Spatial reasoning data:
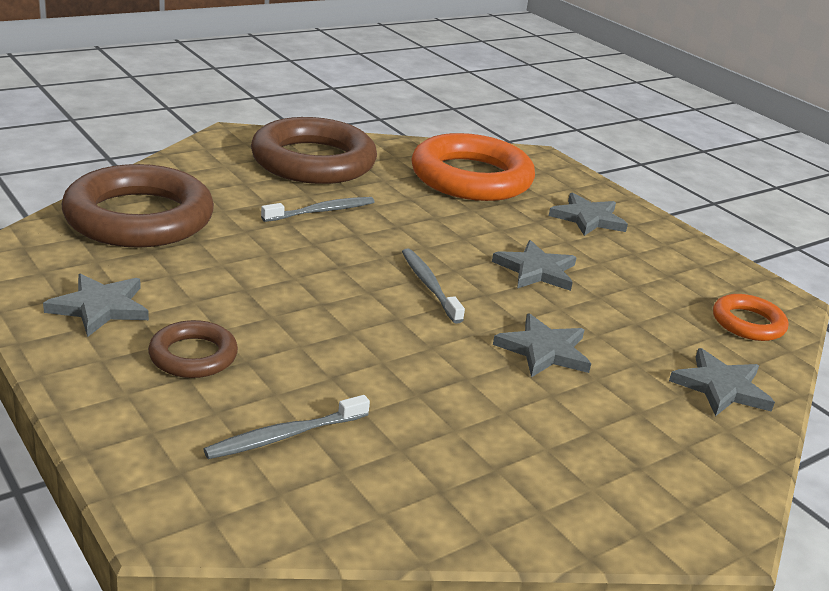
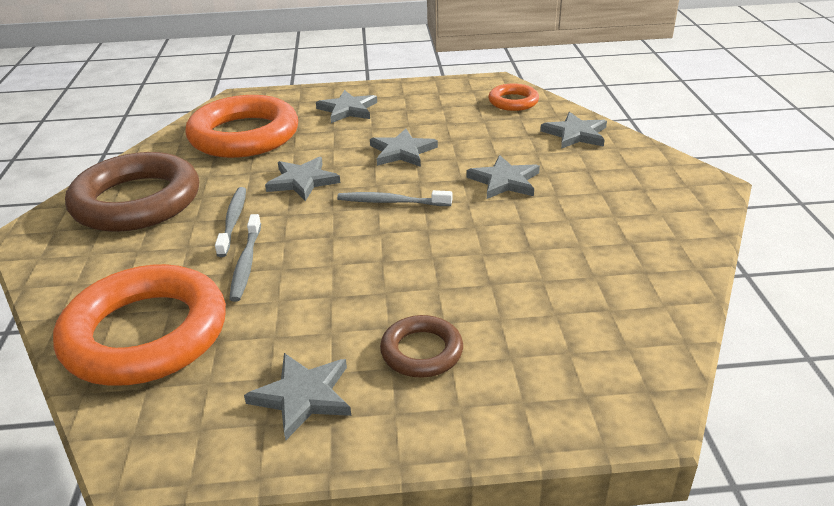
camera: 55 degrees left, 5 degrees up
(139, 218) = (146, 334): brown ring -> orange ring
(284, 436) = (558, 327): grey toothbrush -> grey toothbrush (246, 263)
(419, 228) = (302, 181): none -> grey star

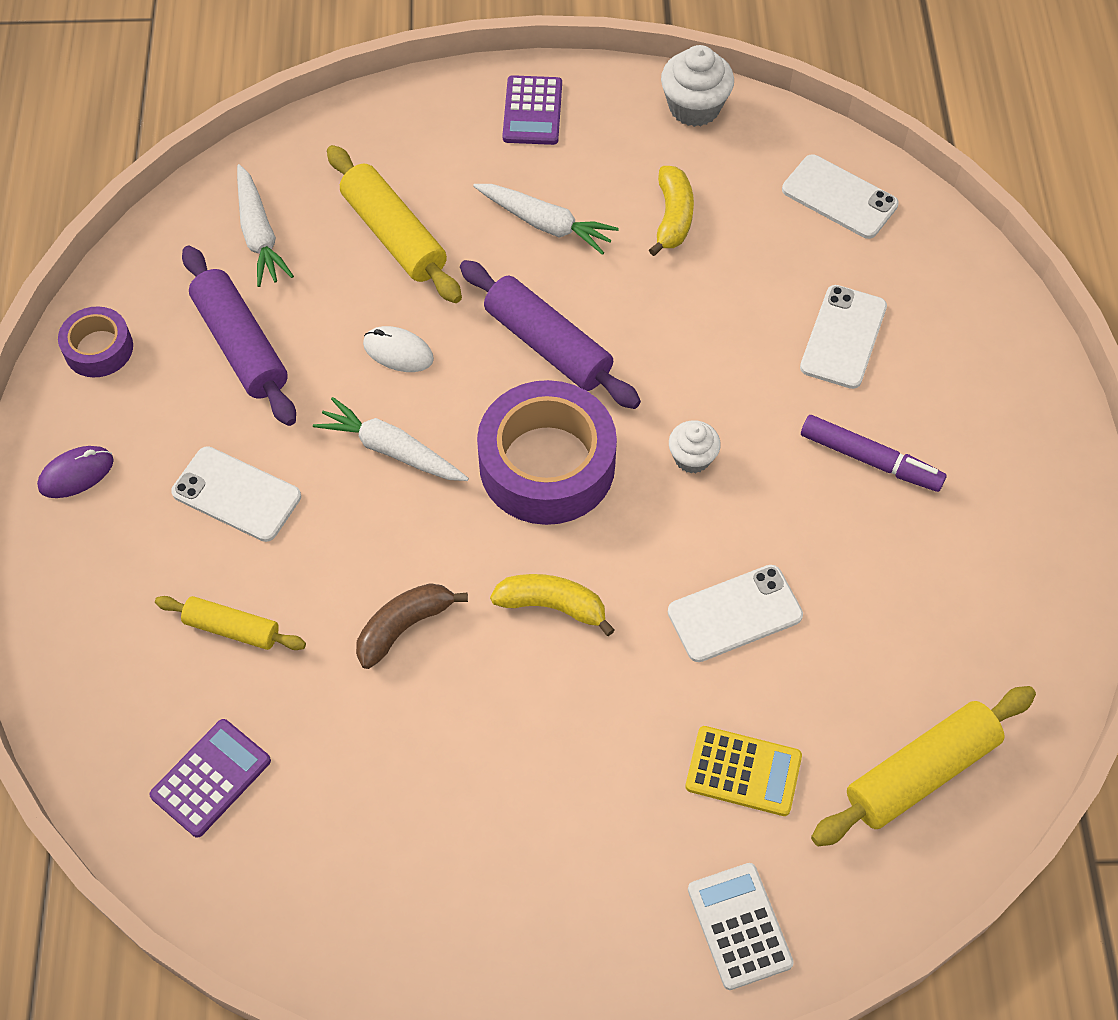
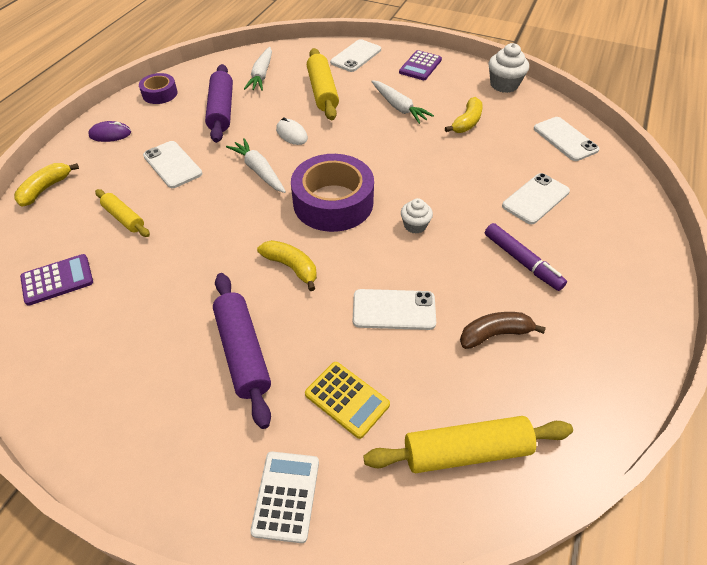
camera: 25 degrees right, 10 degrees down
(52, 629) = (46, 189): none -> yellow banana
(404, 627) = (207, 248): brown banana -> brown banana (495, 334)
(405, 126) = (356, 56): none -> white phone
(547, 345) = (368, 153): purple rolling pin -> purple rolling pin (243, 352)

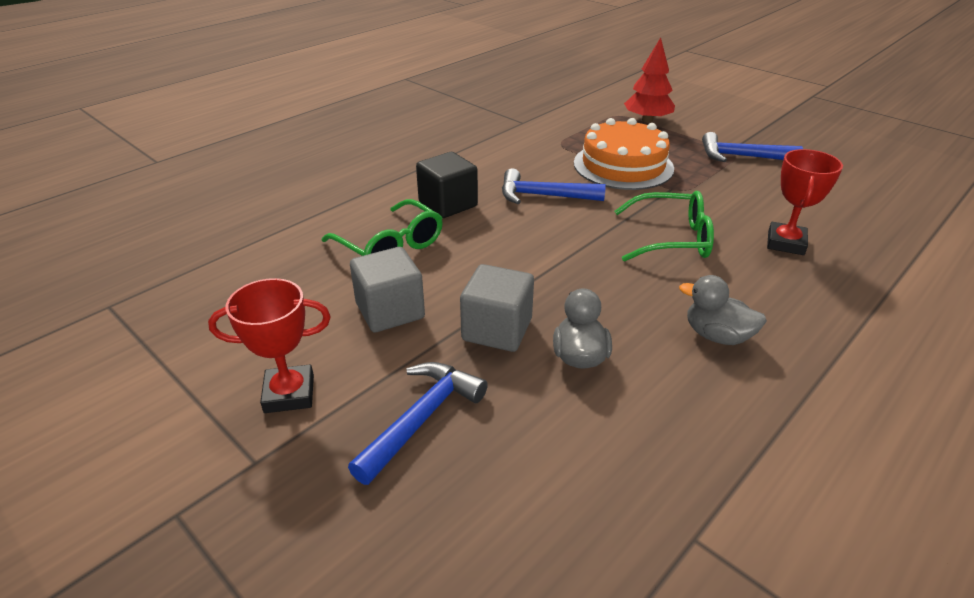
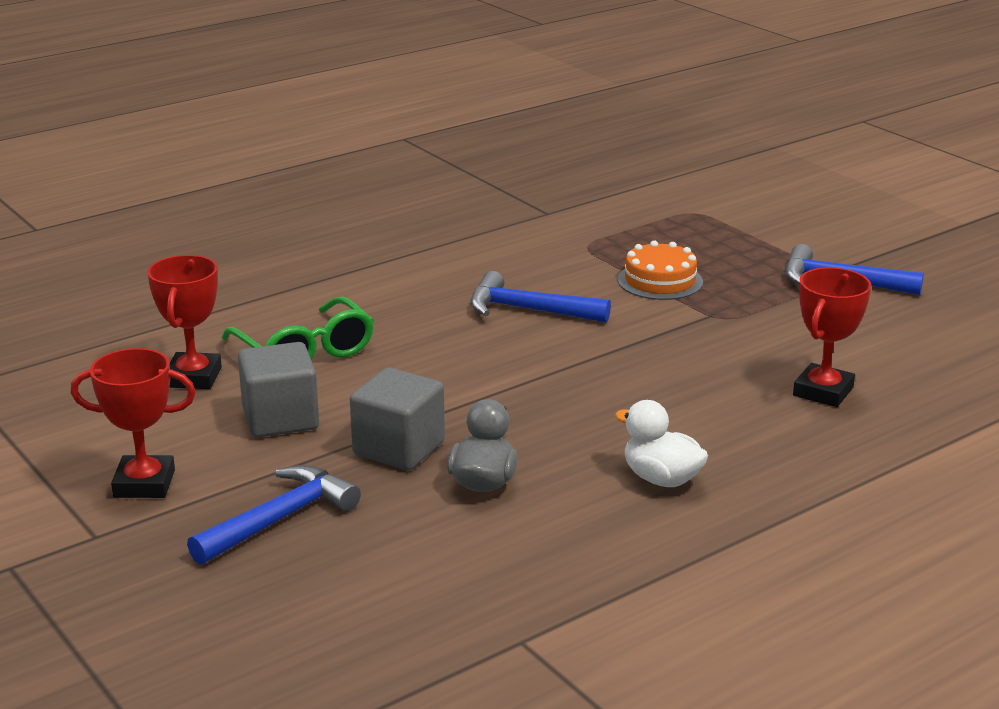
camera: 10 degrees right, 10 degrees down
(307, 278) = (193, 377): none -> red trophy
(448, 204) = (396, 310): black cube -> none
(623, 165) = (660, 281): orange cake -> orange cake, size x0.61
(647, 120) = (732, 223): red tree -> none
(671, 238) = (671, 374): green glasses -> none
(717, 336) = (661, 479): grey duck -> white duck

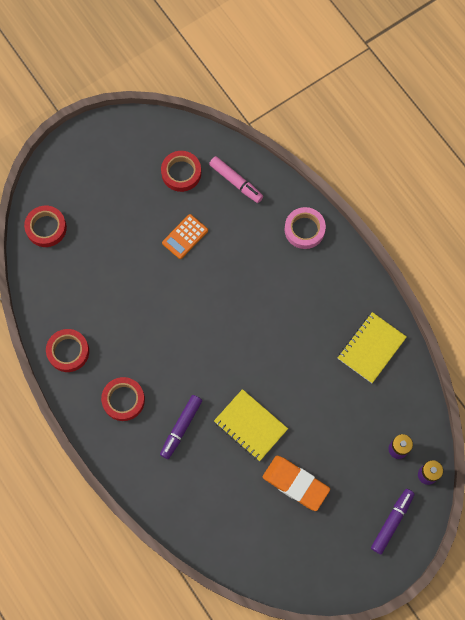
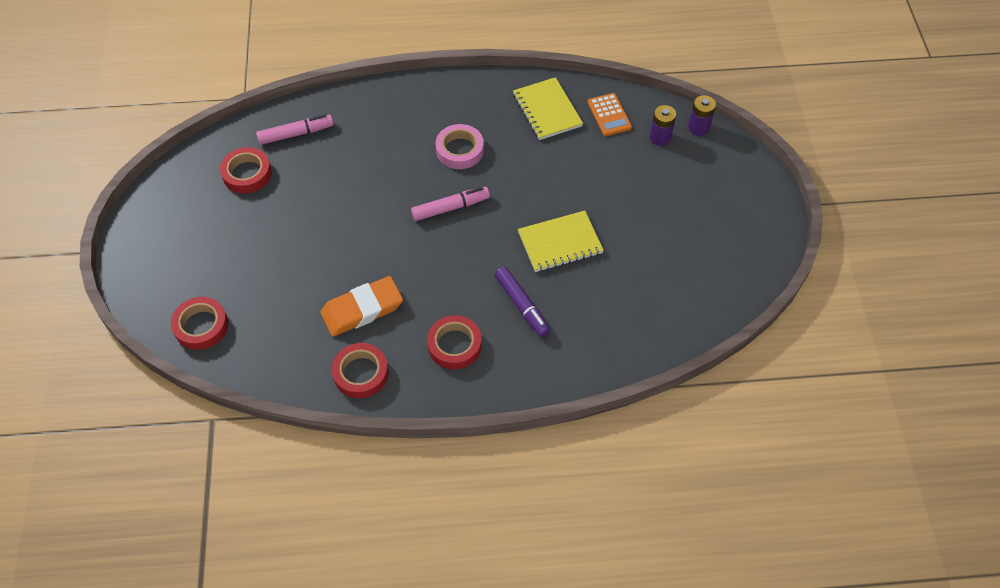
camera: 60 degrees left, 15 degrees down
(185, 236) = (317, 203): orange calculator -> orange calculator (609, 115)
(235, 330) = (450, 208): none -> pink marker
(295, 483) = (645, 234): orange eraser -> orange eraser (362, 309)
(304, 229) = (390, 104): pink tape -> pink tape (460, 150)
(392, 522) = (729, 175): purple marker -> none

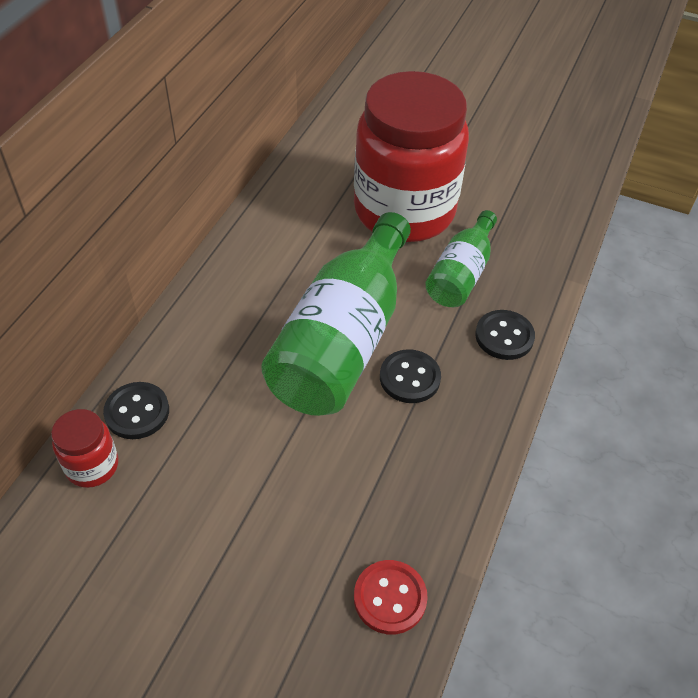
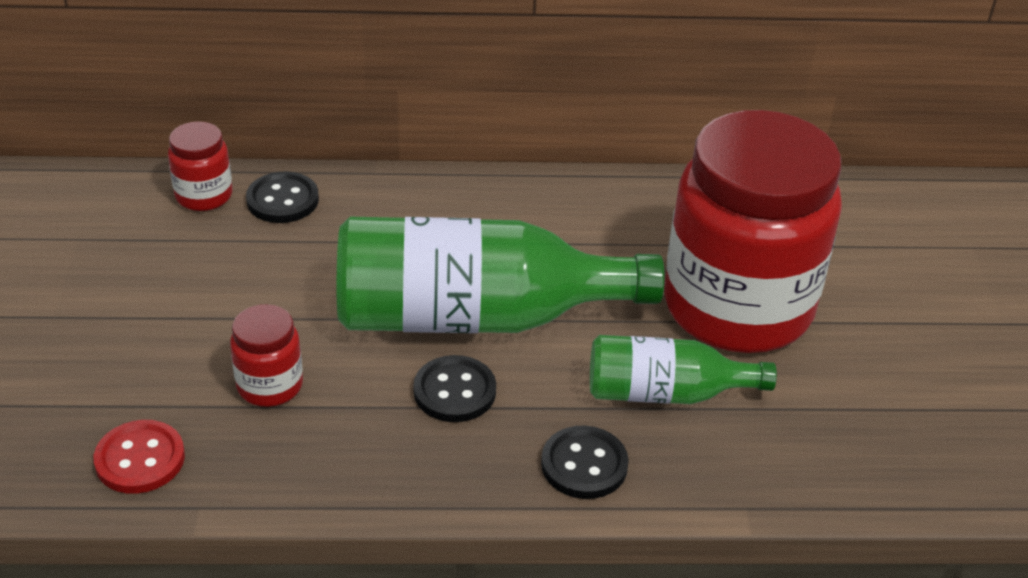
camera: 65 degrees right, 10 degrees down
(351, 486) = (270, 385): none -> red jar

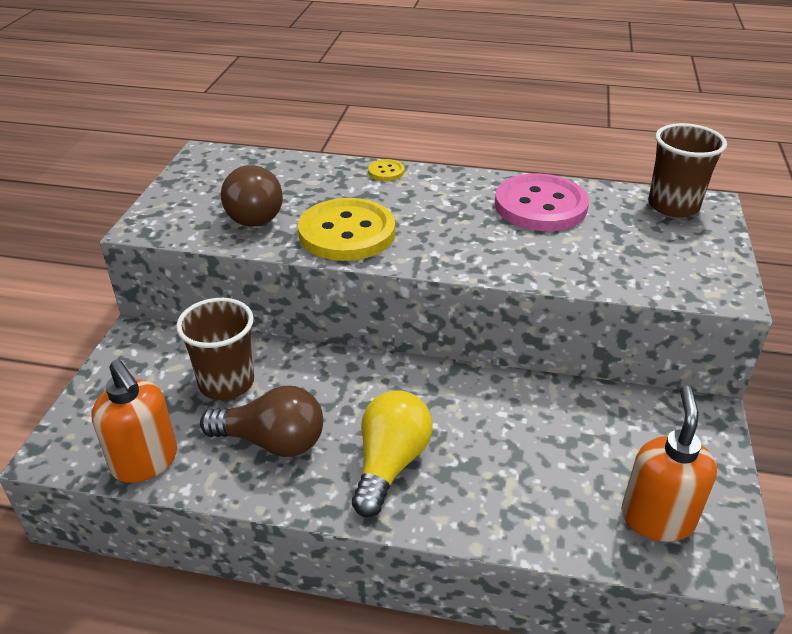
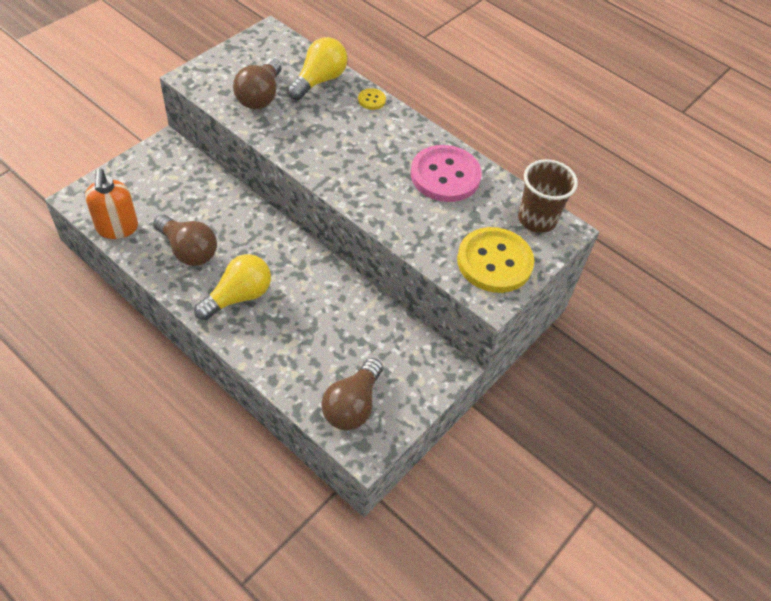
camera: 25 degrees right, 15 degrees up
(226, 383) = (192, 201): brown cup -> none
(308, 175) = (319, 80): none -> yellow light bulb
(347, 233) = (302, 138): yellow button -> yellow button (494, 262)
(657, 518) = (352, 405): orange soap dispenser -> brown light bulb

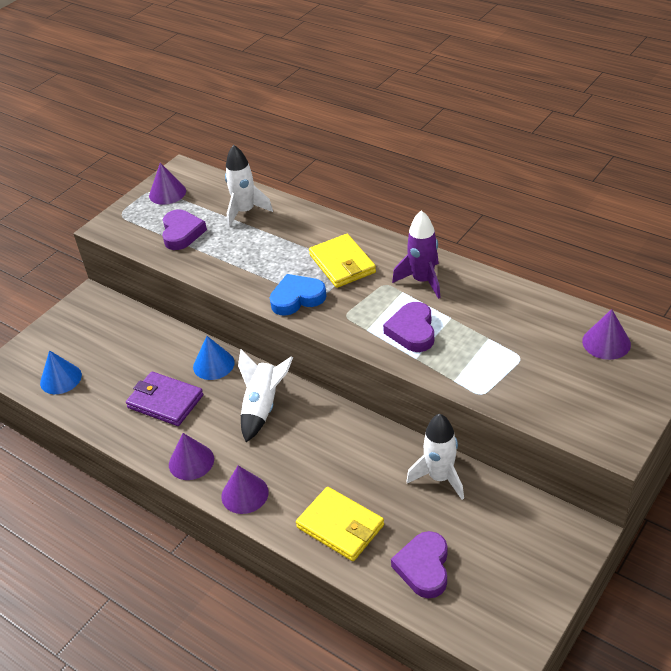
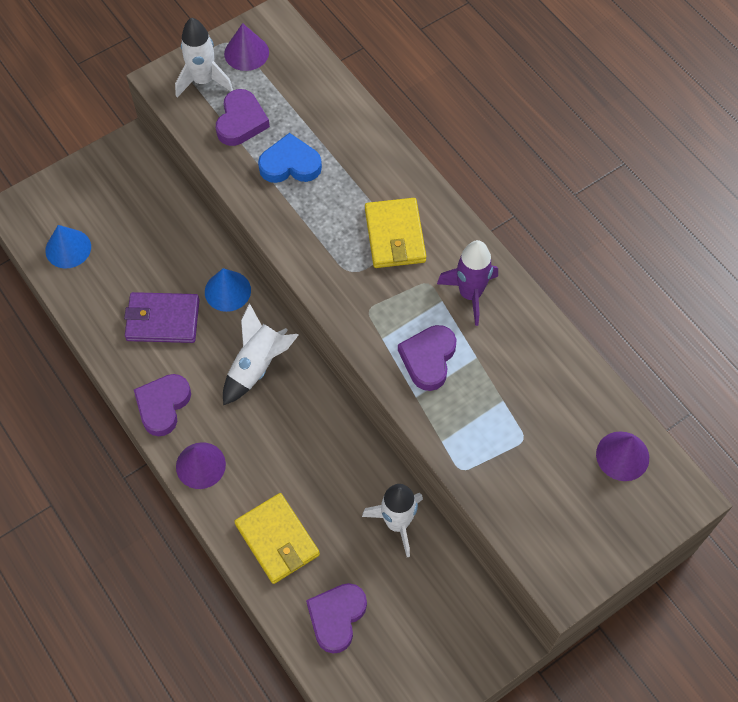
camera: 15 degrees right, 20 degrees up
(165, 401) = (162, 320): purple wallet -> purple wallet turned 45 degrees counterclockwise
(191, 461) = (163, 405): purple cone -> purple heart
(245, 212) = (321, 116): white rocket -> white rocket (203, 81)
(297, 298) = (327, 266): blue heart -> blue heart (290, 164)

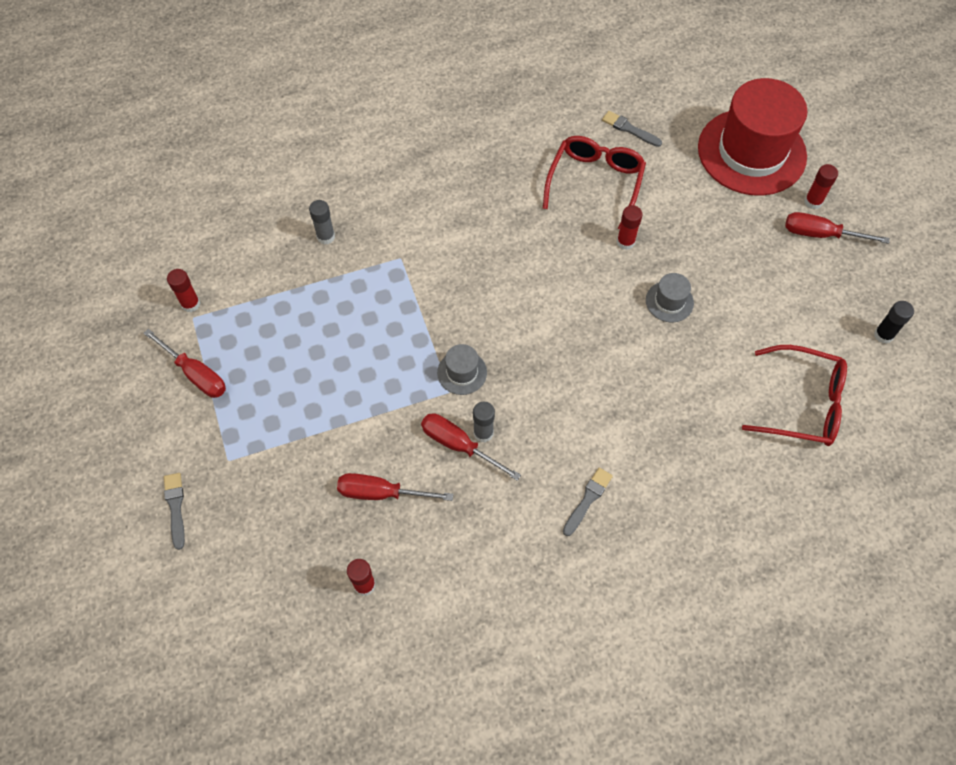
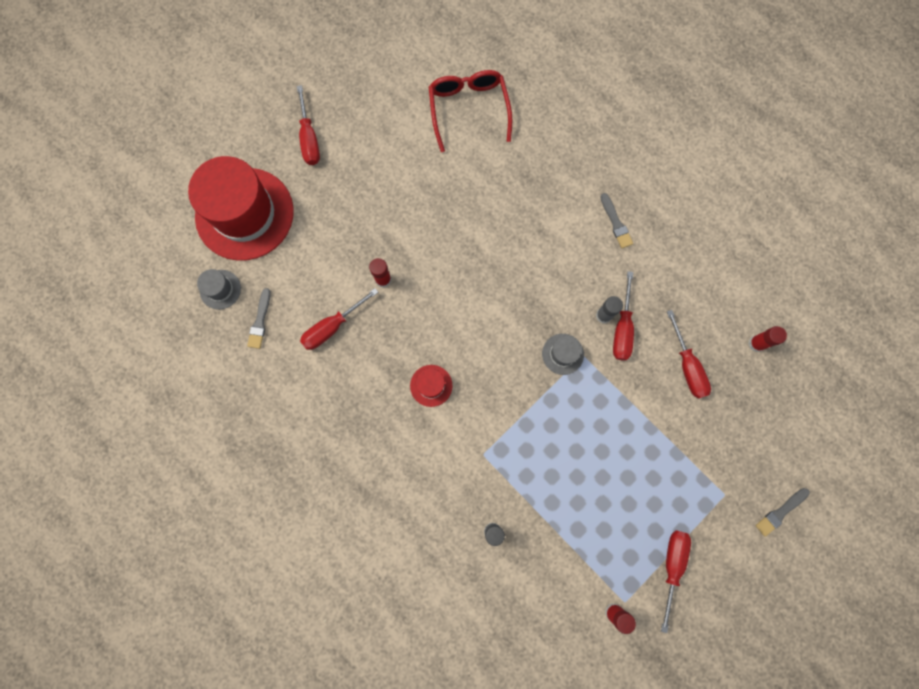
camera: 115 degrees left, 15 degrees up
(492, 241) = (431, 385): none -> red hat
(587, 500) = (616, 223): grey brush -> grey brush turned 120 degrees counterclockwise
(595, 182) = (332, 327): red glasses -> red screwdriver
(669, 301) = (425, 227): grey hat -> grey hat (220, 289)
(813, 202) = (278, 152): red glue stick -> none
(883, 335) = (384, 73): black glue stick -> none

> _What to do_:
What you give back should be exactly the lines from the top of the data above down to and including the line with "(405, 126) = (356, 56): none -> white phone", minus any pictures.

> _Solution to the exercise_:
camera: 55 degrees left, 5 degrees up
(139, 218) = (146, 334): brown ring -> orange ring
(284, 436) = (558, 327): grey toothbrush -> grey toothbrush (246, 263)
(419, 228) = (302, 181): none -> grey star

camera: 25 degrees right, 10 degrees down
(52, 629) = (46, 189): none -> yellow banana
(404, 627) = (207, 248): brown banana -> brown banana (495, 334)
(405, 126) = (356, 56): none -> white phone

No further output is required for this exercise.